● INFORMATION PROVIDED
◆ ◆ ◆ ◆ ◆

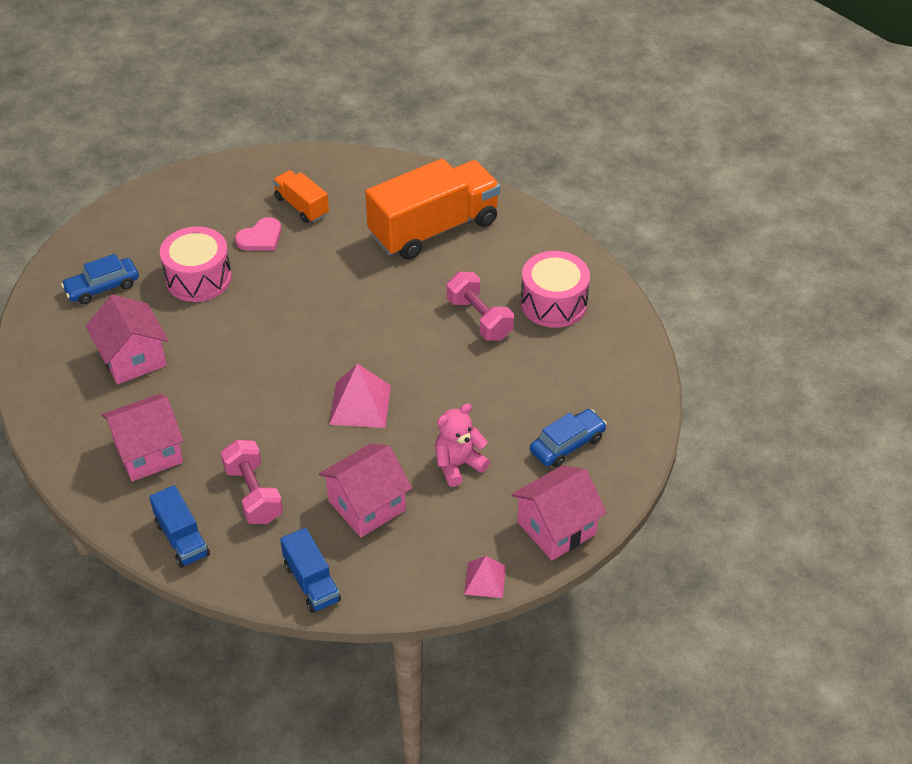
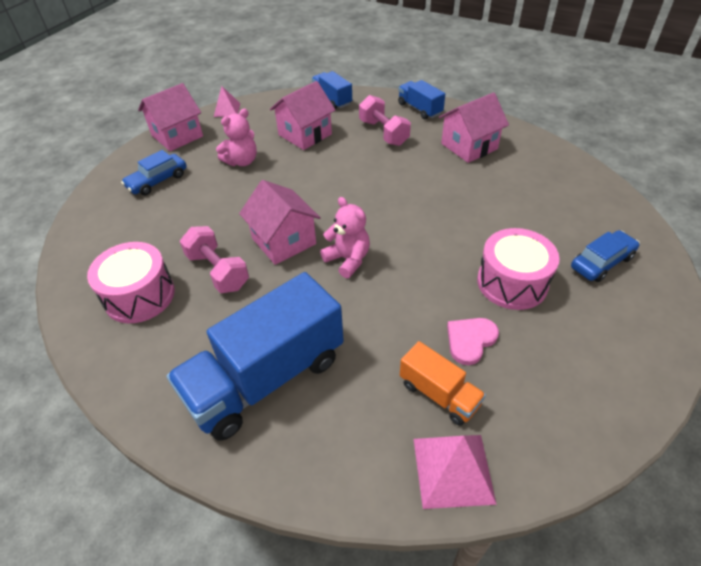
camera: 175 degrees right, 0 degrees up
(133, 358) = (524, 204): pink house -> pink house (284, 241)
(347, 316) = (348, 259): none -> pink teddy bear
(360, 404) = (321, 190): pink pyramid -> pink pyramid (453, 470)
(434, 229) = (266, 378): orange truck -> blue truck

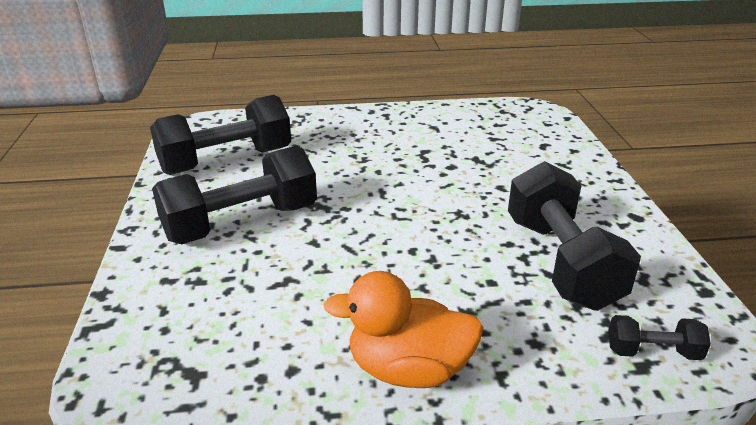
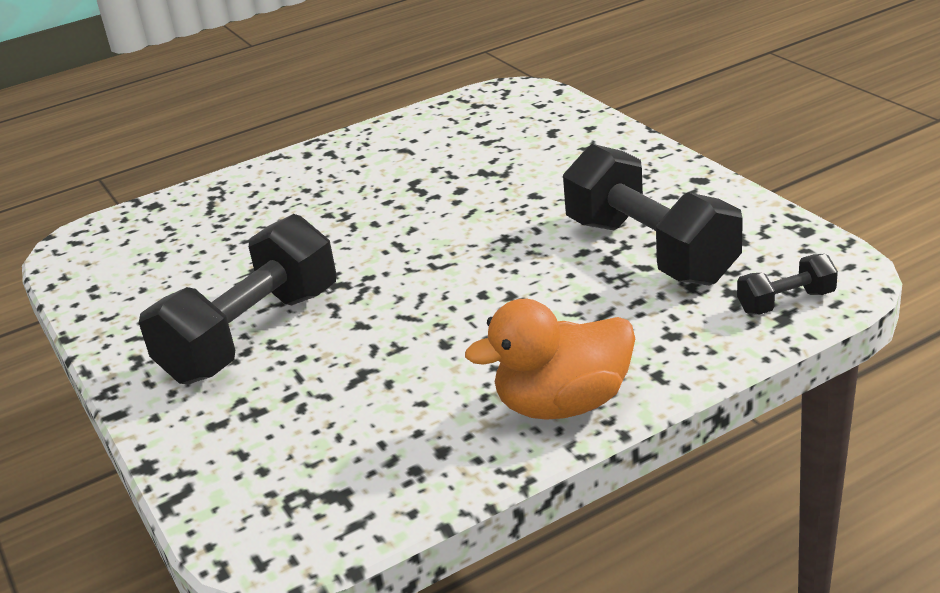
camera: 20 degrees left, 0 degrees up
(226, 161) = (163, 274): black dumbbell -> none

◆ ◆ ◆ ◆ ◆

● EXERCISE PROMPT
List all lines in the material containing the string "degrees".

● FINISHED EXERCISE
camera: 175 degrees right, 0 degrees up
camera: 20 degrees left, 0 degrees up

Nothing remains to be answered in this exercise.